### REQUIRED ACTION
Write out the entire listing below exactly as it appears, minus any pictures.

### RECORDS PROVIDED
========
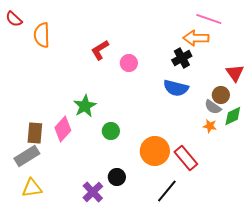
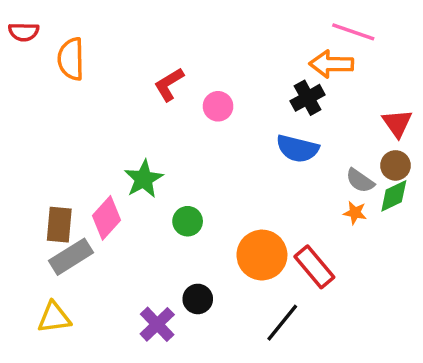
red semicircle: (14, 19) -> (24, 32), turned -42
brown circle: (221, 95) -> (395, 165), moved
gray rectangle: (27, 156) -> (71, 257), moved

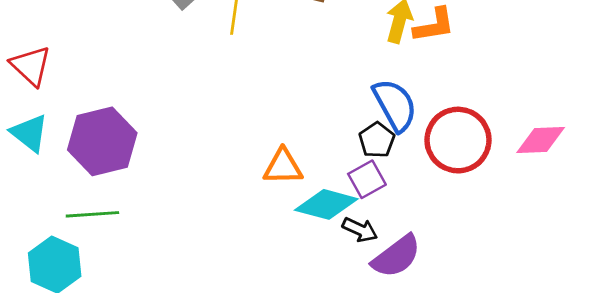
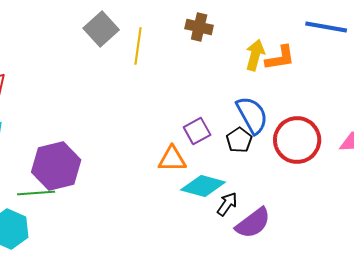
purple hexagon: (102, 141) -> (56, 166), moved
purple square: (367, 179) -> (197, 131), moved
black arrow: (360, 230) -> (227, 204), turned -80

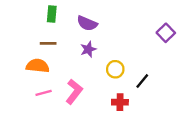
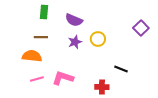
yellow circle: (115, 69) -> (98, 39), moved
black line: (142, 81) -> (121, 69), turned 72
pink L-shape: (74, 92) -> (63, 78), turned -110

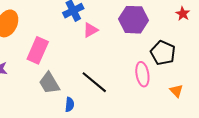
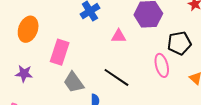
pink triangle: (90, 30) -> (119, 36), moved, turned 35
black pentagon: (163, 53) -> (179, 43), turned -30

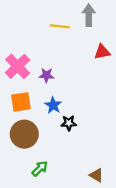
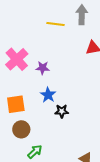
orange square: (21, 102) -> (16, 104), moved
brown circle: (24, 134) -> (21, 129), moved, size x0.7

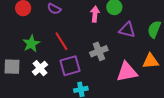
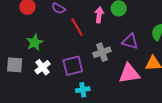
purple triangle: (127, 30) -> (130, 41), moved
red line: (61, 41) -> (77, 27), moved

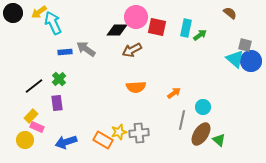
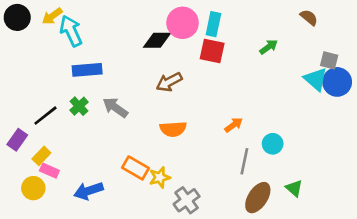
red square: (157, 27) -> (212, 51), moved
cyan rectangle: (186, 28) -> (213, 24), moved
gray arrow: (86, 49) -> (115, 107), moved
brown arrow: (132, 50) -> (169, 82), moved
blue rectangle: (65, 52) -> (87, 70), size x1.5
orange semicircle: (136, 87) -> (173, 129), moved
purple rectangle: (57, 103) -> (17, 140), moved, turned 42
gray cross: (139, 133) -> (187, 200), moved, turned -30
brown ellipse: (201, 134) -> (258, 198), moved
orange rectangle: (103, 140) -> (135, 168), moved

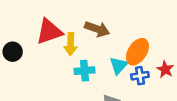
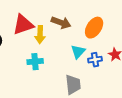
orange ellipse: (137, 52) -> (94, 28), moved
cyan cross: (84, 71) -> (35, 62), moved

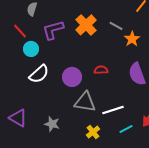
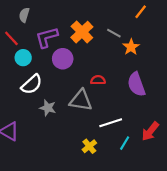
purple circle: (72, 77) -> (63, 59), moved
gray triangle: (85, 102) -> (81, 100), moved
gray star: (52, 124) -> (48, 108), moved
cyan line: (126, 129) -> (125, 143), turned -32

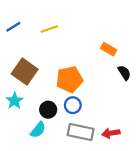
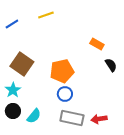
yellow line: (49, 29) -> (46, 15), moved
black circle: (48, 110) -> (13, 111), moved

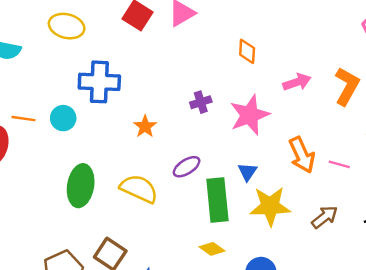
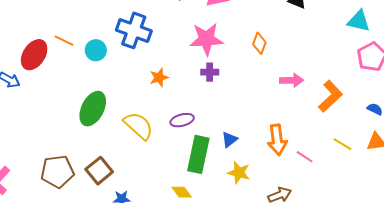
pink star: (250, 115) -> (206, 39), moved
yellow star: (270, 206) -> (239, 173), size x0.7

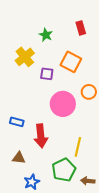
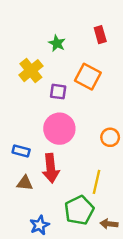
orange circle: (89, 92) -> (110, 137), moved
pink circle: (63, 104) -> (59, 129), moved
brown triangle: (19, 158) -> (25, 183), moved

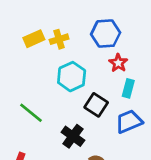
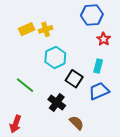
blue hexagon: (106, 34) -> (92, 15), moved
red star: (118, 63) -> (104, 39), moved

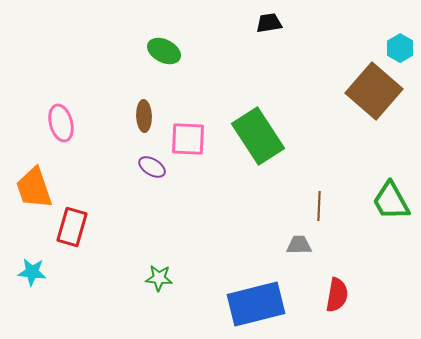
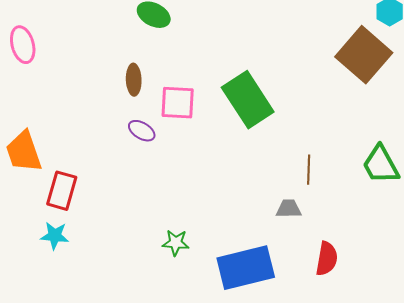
pink ellipse: (61, 123) -> (23, 45), moved
cyan star: (32, 272) -> (55, 236), moved
green star: (159, 278) -> (176, 243), moved

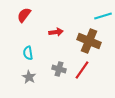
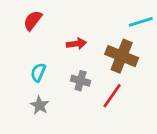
cyan semicircle: (28, 53) -> (38, 72), turned 32
gray cross: (59, 69) -> (81, 81), moved

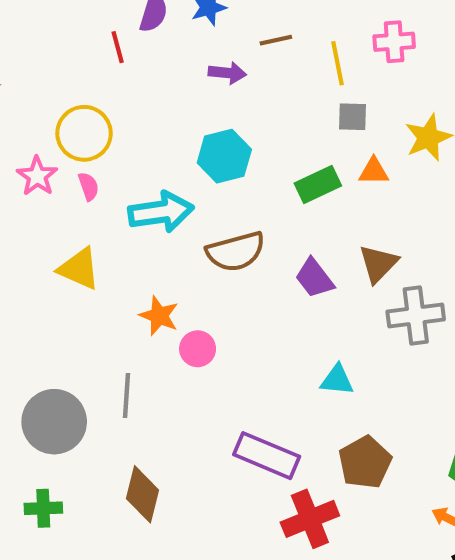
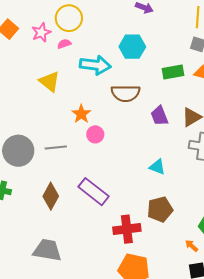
pink semicircle: (88, 186) -> (64, 44), turned -104
gray line: (126, 395) -> (56, 147), turned 65
purple rectangle: (267, 456) -> (93, 192), moved

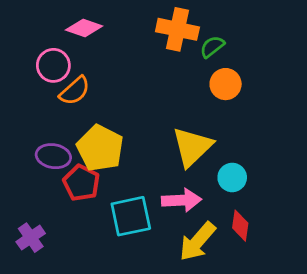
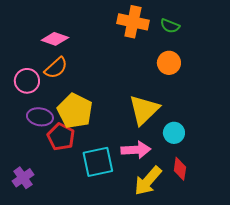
pink diamond: (84, 28) -> (55, 39), moved
green semicircle: (212, 47) -> (170, 26), moved, turned -120
pink circle: (53, 65) -> (27, 81), moved

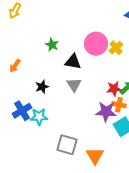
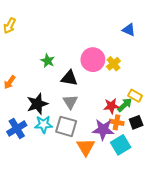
black star: (42, 87) -> (37, 104), size x1.5
cyan star: (39, 117) -> (44, 124), moved
gray square: (67, 145) -> (66, 126), moved
orange triangle: (95, 156) -> (86, 147), moved

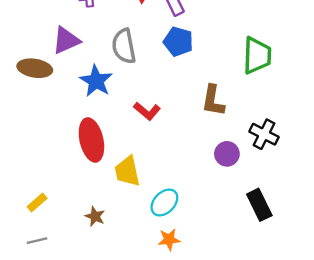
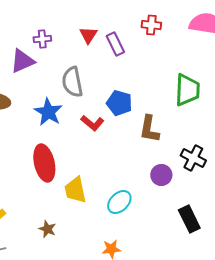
purple triangle: (66, 40) -> (22, 61), moved
blue pentagon: (178, 42) -> (119, 103), moved
red L-shape: (147, 111) -> (92, 123), moved
cyan ellipse: (164, 203) -> (119, 202), moved

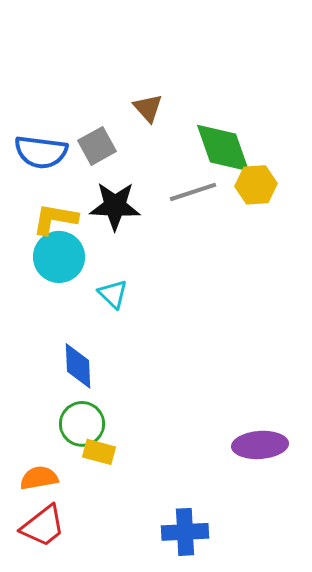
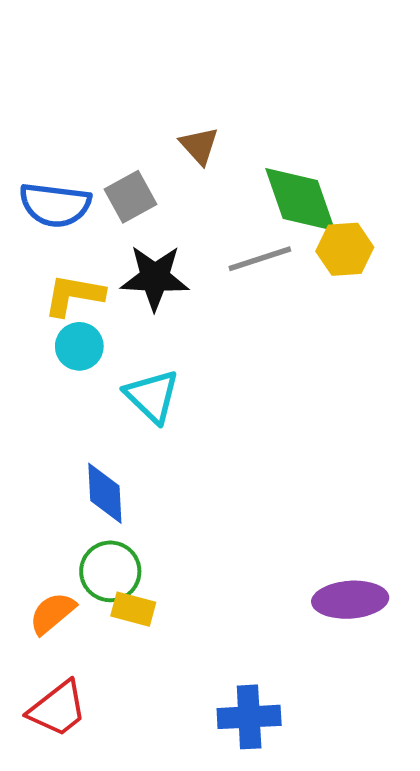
cyan circle: (59, 257) -> (79, 346), size x0.7
cyan triangle: (113, 294) -> (152, 396), size x1.4
orange semicircle: (39, 478) -> (52, 613), moved, turned -30

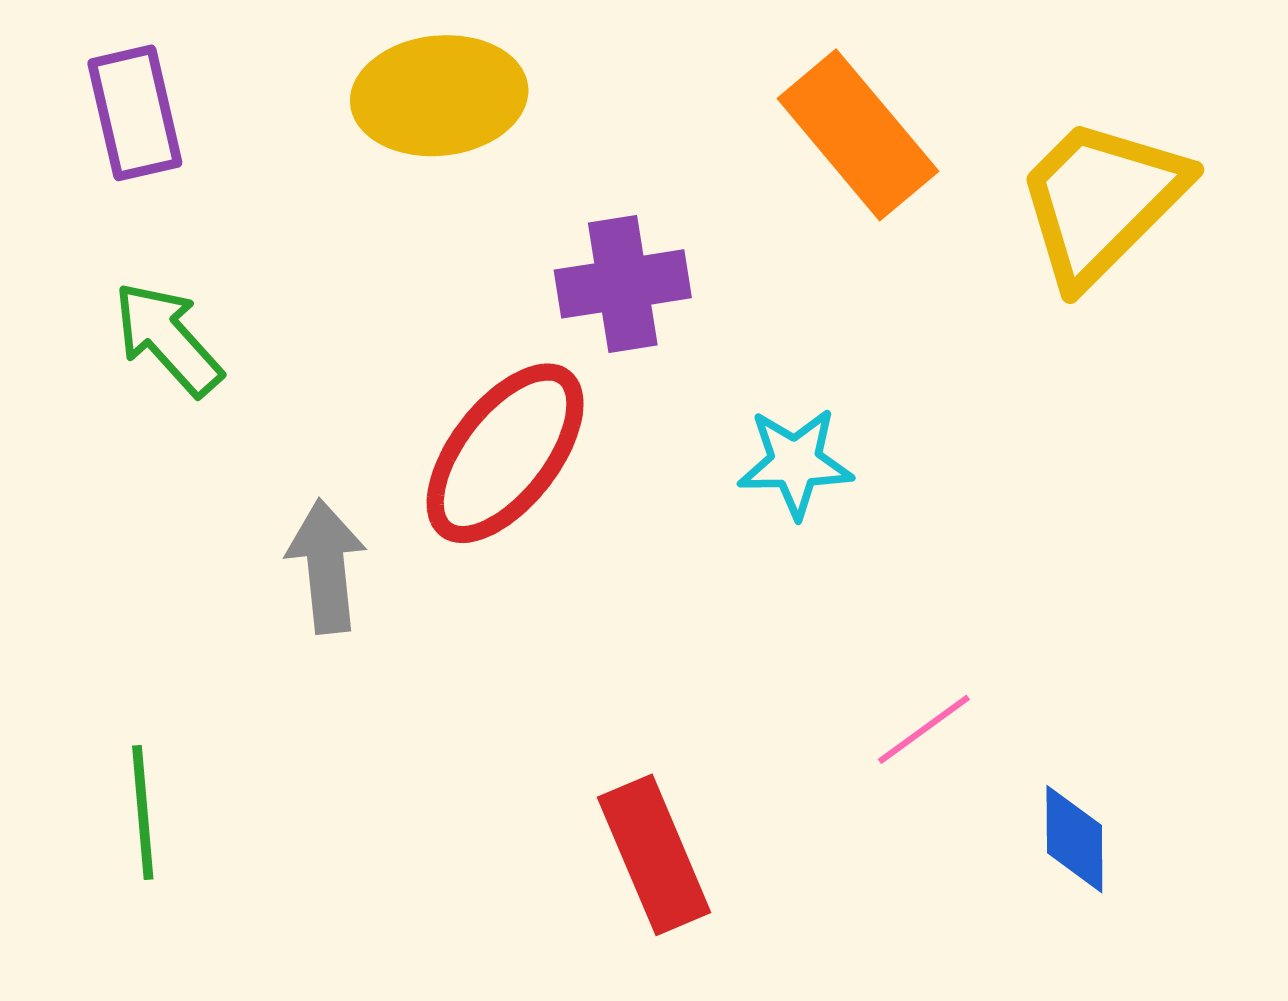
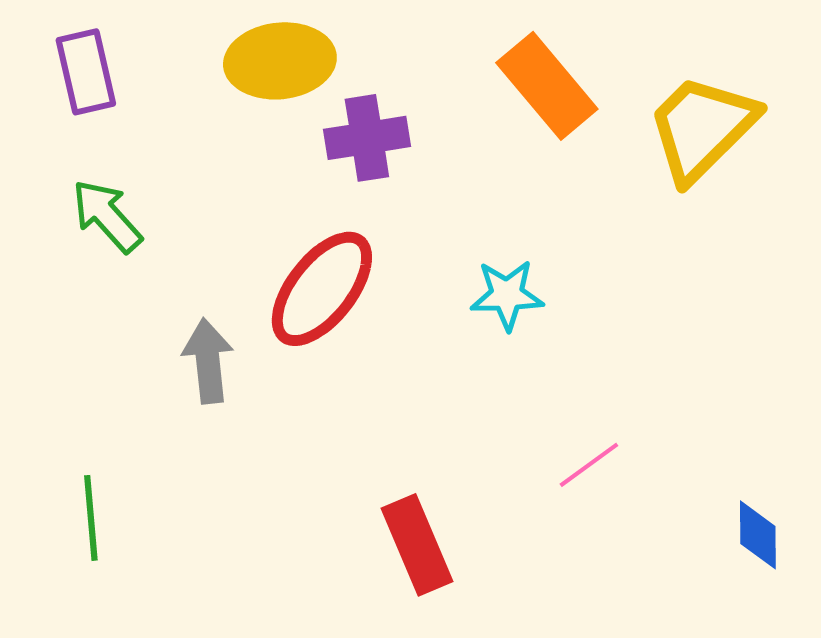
========
### RESULT OF THIS EXERCISE
red semicircle: (14, 19) -> (24, 32), turned -42
brown circle: (221, 95) -> (395, 165), moved
gray rectangle: (27, 156) -> (71, 257), moved

purple hexagon: (102, 141) -> (56, 166), moved
purple square: (367, 179) -> (197, 131), moved
black arrow: (360, 230) -> (227, 204), turned -80

yellow circle: (115, 69) -> (98, 39), moved
black line: (142, 81) -> (121, 69), turned 72
pink L-shape: (74, 92) -> (63, 78), turned -110

pink triangle: (90, 30) -> (119, 36), moved, turned 35
black pentagon: (163, 53) -> (179, 43), turned -30

orange square: (21, 102) -> (16, 104), moved
brown circle: (24, 134) -> (21, 129), moved, size x0.7

purple triangle: (127, 30) -> (130, 41), moved
red line: (61, 41) -> (77, 27), moved

red square: (157, 27) -> (212, 51), moved
cyan rectangle: (186, 28) -> (213, 24), moved
gray arrow: (86, 49) -> (115, 107), moved
brown arrow: (132, 50) -> (169, 82), moved
blue rectangle: (65, 52) -> (87, 70), size x1.5
orange semicircle: (136, 87) -> (173, 129), moved
purple rectangle: (57, 103) -> (17, 140), moved, turned 42
gray cross: (139, 133) -> (187, 200), moved, turned -30
brown ellipse: (201, 134) -> (258, 198), moved
orange rectangle: (103, 140) -> (135, 168), moved

orange ellipse: (137, 52) -> (94, 28), moved
cyan cross: (84, 71) -> (35, 62), moved

purple circle: (72, 77) -> (63, 59), moved
gray triangle: (85, 102) -> (81, 100), moved
gray star: (52, 124) -> (48, 108), moved
cyan line: (126, 129) -> (125, 143), turned -32

yellow line: (49, 29) -> (46, 15), moved
black circle: (48, 110) -> (13, 111), moved

pink star: (250, 115) -> (206, 39), moved
yellow star: (270, 206) -> (239, 173), size x0.7

orange circle: (89, 92) -> (110, 137), moved
pink circle: (63, 104) -> (59, 129), moved
brown triangle: (19, 158) -> (25, 183), moved

blue hexagon: (106, 34) -> (92, 15), moved
red star: (118, 63) -> (104, 39), moved

pink ellipse: (61, 123) -> (23, 45), moved
cyan star: (32, 272) -> (55, 236), moved
green star: (159, 278) -> (176, 243), moved

cyan semicircle: (28, 53) -> (38, 72), turned 32
gray cross: (59, 69) -> (81, 81), moved

pink semicircle: (88, 186) -> (64, 44), turned -104
gray line: (126, 395) -> (56, 147), turned 65
purple rectangle: (267, 456) -> (93, 192), moved

pink diamond: (84, 28) -> (55, 39), moved
green semicircle: (212, 47) -> (170, 26), moved, turned -120
pink circle: (53, 65) -> (27, 81), moved

black star: (42, 87) -> (37, 104), size x1.5
cyan star: (39, 117) -> (44, 124), moved
gray square: (67, 145) -> (66, 126), moved
orange triangle: (95, 156) -> (86, 147), moved

purple triangle: (66, 40) -> (22, 61), moved
blue pentagon: (178, 42) -> (119, 103), moved
red L-shape: (147, 111) -> (92, 123), moved
cyan ellipse: (164, 203) -> (119, 202), moved

cyan circle: (59, 257) -> (79, 346), size x0.7
cyan triangle: (113, 294) -> (152, 396), size x1.4
orange semicircle: (39, 478) -> (52, 613), moved, turned -30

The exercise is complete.